◆ Instruction: Please copy each line from the entries that contains the string "degrees".

Records provided START

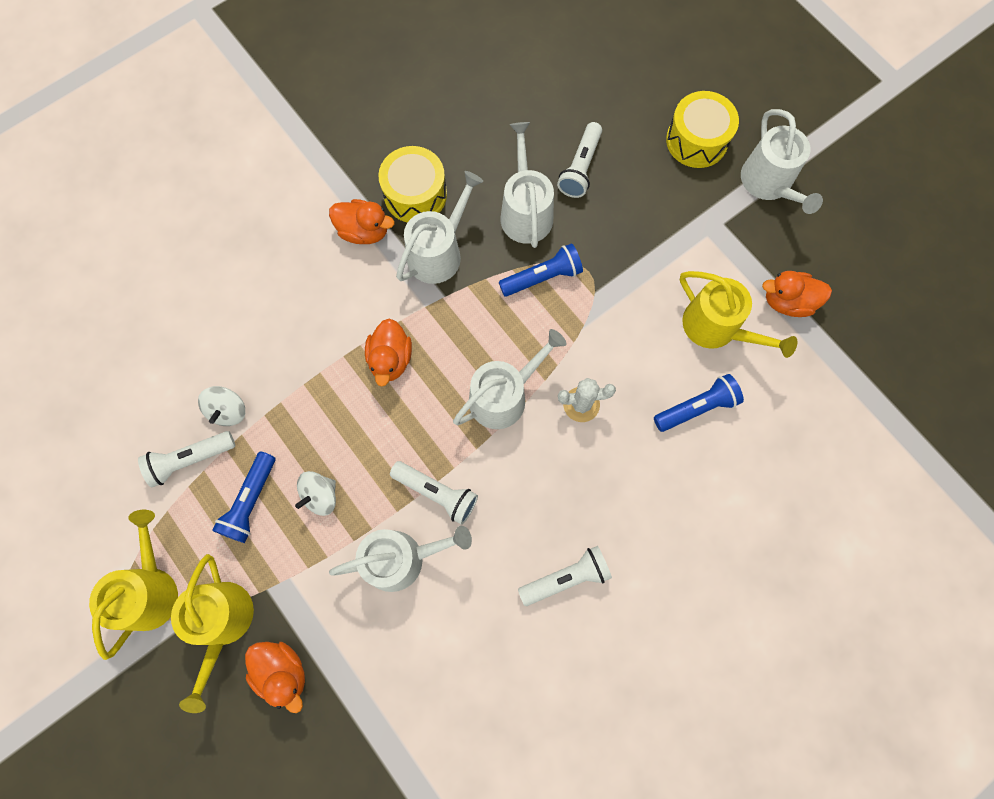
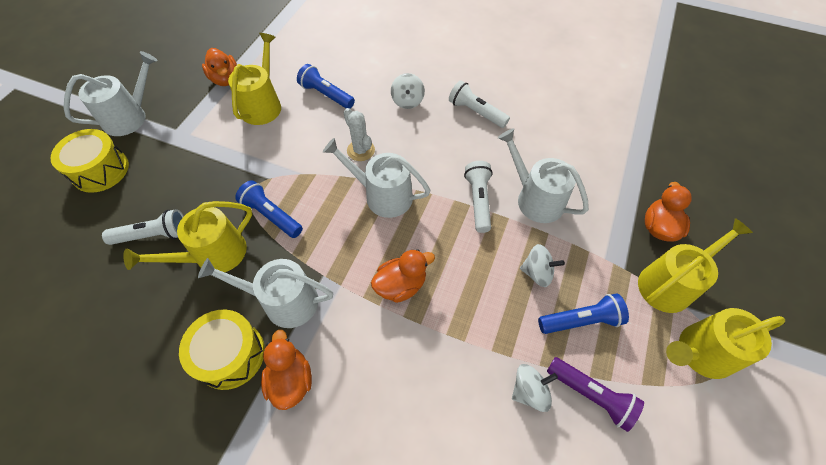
camera: 120 degrees left, 15 degrees down
white flashlight [138,431,235,488] -> purple flashlight [547,357,644,432]
white watering can [501,122,554,248] -> yellow watering can [123,201,252,272]
none -> white spinning top [391,73,425,109]

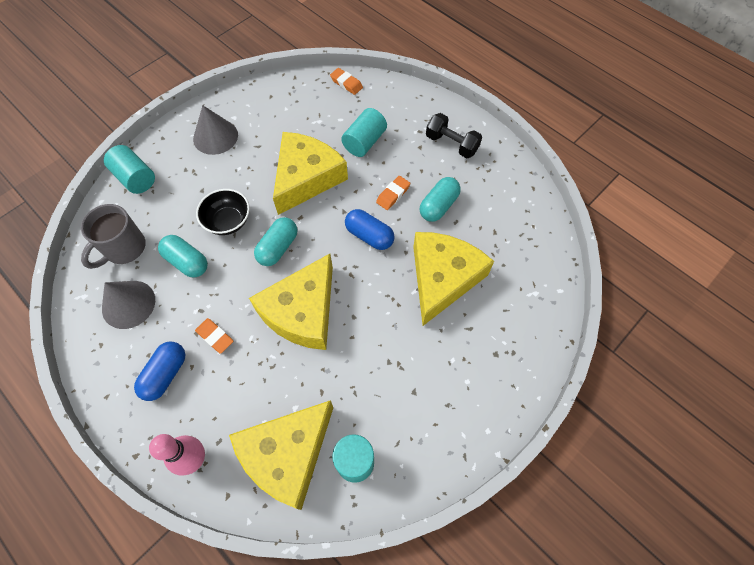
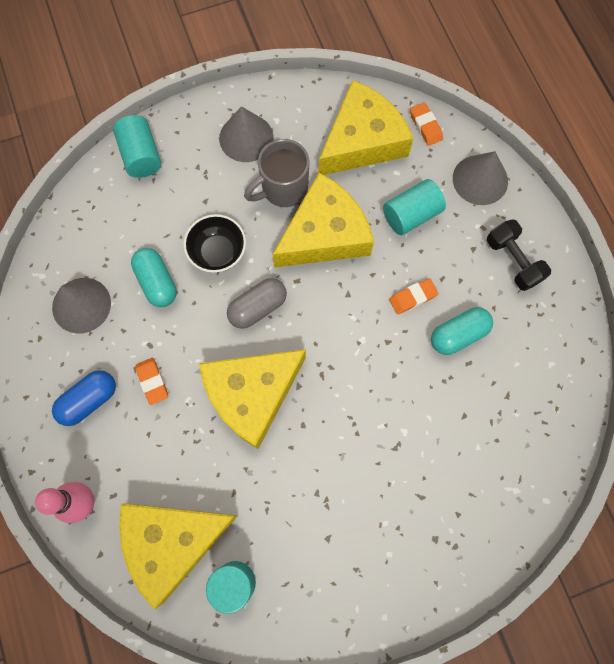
camera: 25 degrees right, 10 degrees up
grey mug [81,204,146,269] -> grey mug moved to [244,139,309,207]
turquoise capsule [254,217,297,266] -> grey capsule [227,278,287,329]
blue capsule [345,209,395,250] -> none
yellow cheese [413,232,494,326] -> yellow cheese moved to [319,80,414,175]
none -> grey cone [453,151,508,205]

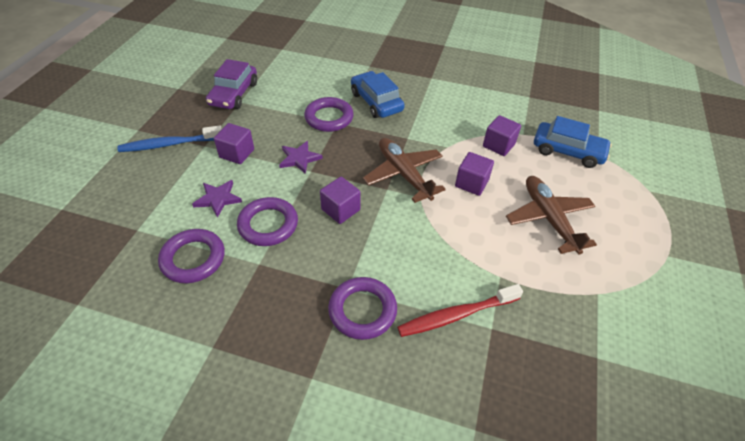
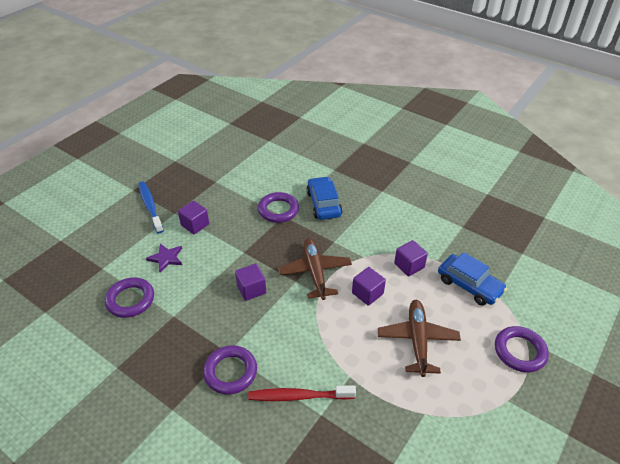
camera: 20 degrees right, 5 degrees down
blue toothbrush [117,126,222,152] -> blue toothbrush turned 60 degrees clockwise [138,181,164,233]
purple car [206,59,257,109] -> none
purple ring [237,197,298,246] -> purple ring moved to [495,326,549,372]
purple star [279,141,323,174] -> none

Records provided END

◆ Output for this exercise:
camera: 120 degrees left, 15 degrees down
camera: 25 degrees right, 10 degrees up
camera: 20 degrees right, 5 degrees down
blue toothbrush [117,126,222,152] -> blue toothbrush turned 60 degrees clockwise [138,181,164,233]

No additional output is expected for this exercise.